Dataset excerpts:
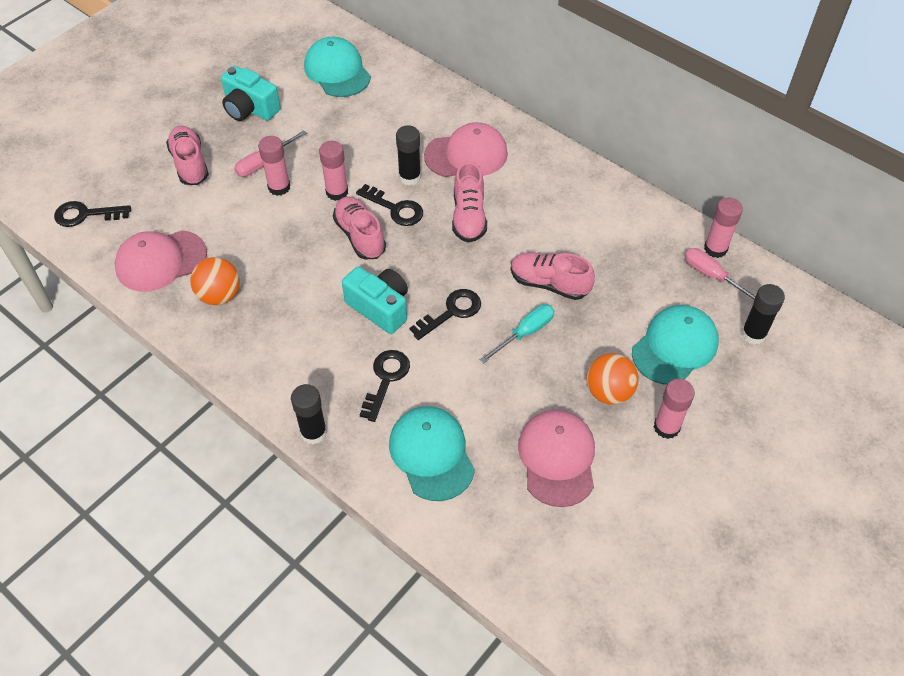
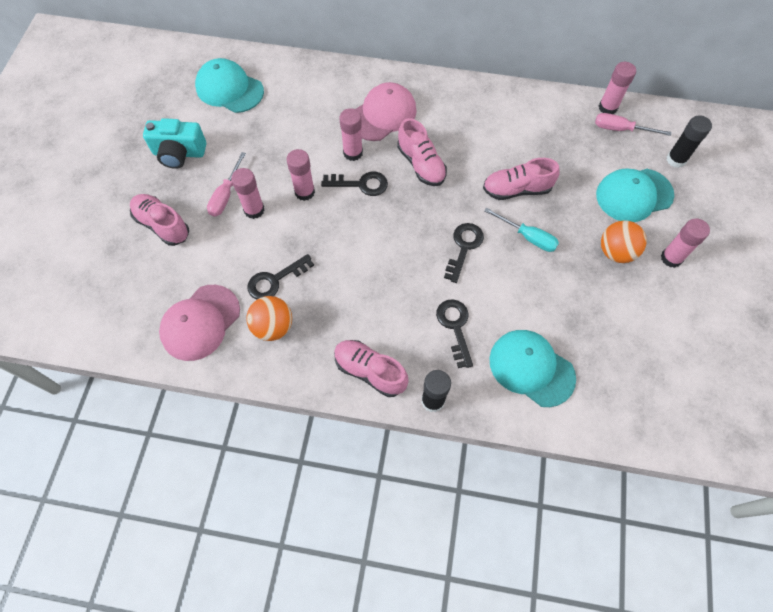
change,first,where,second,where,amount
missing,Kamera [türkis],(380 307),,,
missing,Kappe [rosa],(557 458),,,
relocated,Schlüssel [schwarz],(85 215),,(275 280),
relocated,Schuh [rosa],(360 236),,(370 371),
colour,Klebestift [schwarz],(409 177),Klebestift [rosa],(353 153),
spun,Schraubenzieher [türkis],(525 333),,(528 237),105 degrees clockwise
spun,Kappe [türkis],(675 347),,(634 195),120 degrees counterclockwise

• Task goal: Look through the entries. Copy out each line with "Kappe" in it.

• Response to the exercise:
missing,Kappe [rosa],(557 458),,,
spun,Kappe [türkis],(675 347),,(634 195),120 degrees counterclockwise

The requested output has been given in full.